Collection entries
================================
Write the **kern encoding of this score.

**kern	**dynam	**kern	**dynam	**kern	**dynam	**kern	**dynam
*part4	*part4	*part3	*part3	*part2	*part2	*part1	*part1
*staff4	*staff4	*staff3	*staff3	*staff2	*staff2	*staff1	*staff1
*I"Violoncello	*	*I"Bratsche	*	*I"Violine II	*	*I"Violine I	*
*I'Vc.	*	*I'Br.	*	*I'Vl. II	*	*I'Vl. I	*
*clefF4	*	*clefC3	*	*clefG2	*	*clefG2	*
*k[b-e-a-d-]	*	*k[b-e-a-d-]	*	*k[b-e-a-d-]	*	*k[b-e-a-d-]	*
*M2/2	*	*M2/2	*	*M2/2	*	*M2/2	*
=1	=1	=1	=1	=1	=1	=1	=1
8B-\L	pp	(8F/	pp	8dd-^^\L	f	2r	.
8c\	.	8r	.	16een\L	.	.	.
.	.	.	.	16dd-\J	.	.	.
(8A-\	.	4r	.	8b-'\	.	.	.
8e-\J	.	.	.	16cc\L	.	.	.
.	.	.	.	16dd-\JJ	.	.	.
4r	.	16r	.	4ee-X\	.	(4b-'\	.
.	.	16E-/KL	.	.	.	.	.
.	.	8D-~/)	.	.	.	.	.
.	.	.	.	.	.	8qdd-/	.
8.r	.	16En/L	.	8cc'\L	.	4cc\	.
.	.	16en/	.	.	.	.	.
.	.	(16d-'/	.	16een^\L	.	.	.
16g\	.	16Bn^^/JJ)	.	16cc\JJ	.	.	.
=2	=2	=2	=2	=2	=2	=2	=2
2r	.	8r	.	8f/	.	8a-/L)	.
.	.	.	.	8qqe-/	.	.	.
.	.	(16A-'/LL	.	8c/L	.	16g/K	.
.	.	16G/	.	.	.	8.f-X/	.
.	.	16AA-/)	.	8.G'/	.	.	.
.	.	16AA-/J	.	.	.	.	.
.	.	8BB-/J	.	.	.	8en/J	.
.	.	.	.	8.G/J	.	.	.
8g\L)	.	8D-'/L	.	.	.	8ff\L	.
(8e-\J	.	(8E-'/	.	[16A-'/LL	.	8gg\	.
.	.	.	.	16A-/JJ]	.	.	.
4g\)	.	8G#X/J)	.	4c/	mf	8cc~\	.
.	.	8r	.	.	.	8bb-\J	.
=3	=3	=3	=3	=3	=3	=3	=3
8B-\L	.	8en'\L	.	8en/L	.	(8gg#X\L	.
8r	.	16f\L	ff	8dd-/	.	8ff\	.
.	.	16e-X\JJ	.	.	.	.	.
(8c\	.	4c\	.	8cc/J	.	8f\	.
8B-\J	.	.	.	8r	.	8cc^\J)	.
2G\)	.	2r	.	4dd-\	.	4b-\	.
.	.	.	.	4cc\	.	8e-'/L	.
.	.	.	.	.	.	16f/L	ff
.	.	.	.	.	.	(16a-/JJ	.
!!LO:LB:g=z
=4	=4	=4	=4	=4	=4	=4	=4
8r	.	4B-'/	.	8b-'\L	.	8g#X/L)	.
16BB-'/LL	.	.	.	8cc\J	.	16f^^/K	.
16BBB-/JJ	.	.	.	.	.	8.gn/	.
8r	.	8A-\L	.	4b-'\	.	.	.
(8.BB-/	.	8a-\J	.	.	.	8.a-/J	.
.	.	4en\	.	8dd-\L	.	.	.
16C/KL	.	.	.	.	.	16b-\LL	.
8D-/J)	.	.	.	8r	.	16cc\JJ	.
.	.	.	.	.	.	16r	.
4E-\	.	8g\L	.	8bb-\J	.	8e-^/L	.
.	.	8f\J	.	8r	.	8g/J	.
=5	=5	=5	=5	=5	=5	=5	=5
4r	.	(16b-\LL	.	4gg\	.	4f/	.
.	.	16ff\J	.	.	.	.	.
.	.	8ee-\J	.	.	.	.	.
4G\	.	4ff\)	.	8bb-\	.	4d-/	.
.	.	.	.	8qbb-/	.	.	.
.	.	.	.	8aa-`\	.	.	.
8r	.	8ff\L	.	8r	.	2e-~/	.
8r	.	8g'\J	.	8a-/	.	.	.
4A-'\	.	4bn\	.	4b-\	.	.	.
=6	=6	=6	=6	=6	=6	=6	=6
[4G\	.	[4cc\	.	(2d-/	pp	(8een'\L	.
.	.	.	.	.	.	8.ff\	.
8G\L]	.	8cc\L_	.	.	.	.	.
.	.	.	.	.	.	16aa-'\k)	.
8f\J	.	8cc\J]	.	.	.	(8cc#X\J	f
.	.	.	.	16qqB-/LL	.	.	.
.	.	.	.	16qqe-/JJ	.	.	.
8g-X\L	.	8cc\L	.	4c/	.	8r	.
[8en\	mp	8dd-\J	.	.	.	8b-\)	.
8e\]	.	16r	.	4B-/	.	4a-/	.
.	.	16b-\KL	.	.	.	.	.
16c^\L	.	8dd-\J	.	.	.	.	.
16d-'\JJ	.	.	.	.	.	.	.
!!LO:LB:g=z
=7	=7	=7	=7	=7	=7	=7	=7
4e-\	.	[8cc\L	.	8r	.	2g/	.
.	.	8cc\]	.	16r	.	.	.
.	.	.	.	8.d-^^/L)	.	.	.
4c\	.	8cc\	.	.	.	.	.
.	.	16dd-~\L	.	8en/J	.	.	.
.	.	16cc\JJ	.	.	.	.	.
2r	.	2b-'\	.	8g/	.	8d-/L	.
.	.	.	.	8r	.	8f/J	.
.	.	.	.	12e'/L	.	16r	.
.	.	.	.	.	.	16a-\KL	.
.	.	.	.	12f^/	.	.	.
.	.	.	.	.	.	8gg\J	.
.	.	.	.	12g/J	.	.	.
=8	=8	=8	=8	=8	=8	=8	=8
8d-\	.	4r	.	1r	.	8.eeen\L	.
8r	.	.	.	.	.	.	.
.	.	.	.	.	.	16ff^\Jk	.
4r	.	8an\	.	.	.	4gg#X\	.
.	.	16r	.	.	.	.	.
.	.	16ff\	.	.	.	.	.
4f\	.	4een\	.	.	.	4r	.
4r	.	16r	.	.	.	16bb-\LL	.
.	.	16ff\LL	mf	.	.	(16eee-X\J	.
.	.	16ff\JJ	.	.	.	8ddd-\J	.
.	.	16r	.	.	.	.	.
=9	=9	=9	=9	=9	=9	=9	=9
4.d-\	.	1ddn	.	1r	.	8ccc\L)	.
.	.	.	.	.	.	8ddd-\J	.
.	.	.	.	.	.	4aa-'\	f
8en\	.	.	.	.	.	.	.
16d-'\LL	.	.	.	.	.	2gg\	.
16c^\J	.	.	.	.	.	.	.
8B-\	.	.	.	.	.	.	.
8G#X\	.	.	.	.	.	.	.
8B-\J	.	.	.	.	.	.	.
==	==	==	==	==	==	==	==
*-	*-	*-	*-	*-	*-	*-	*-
================================
Locate each line in the data above that contains the string "kern" and copy those lines out. The match is case-sensitive.

■ The reply:
Write the **kern encoding of this score.
**kern	**dynam	**kern	**dynam	**kern	**dynam	**kern	**dynam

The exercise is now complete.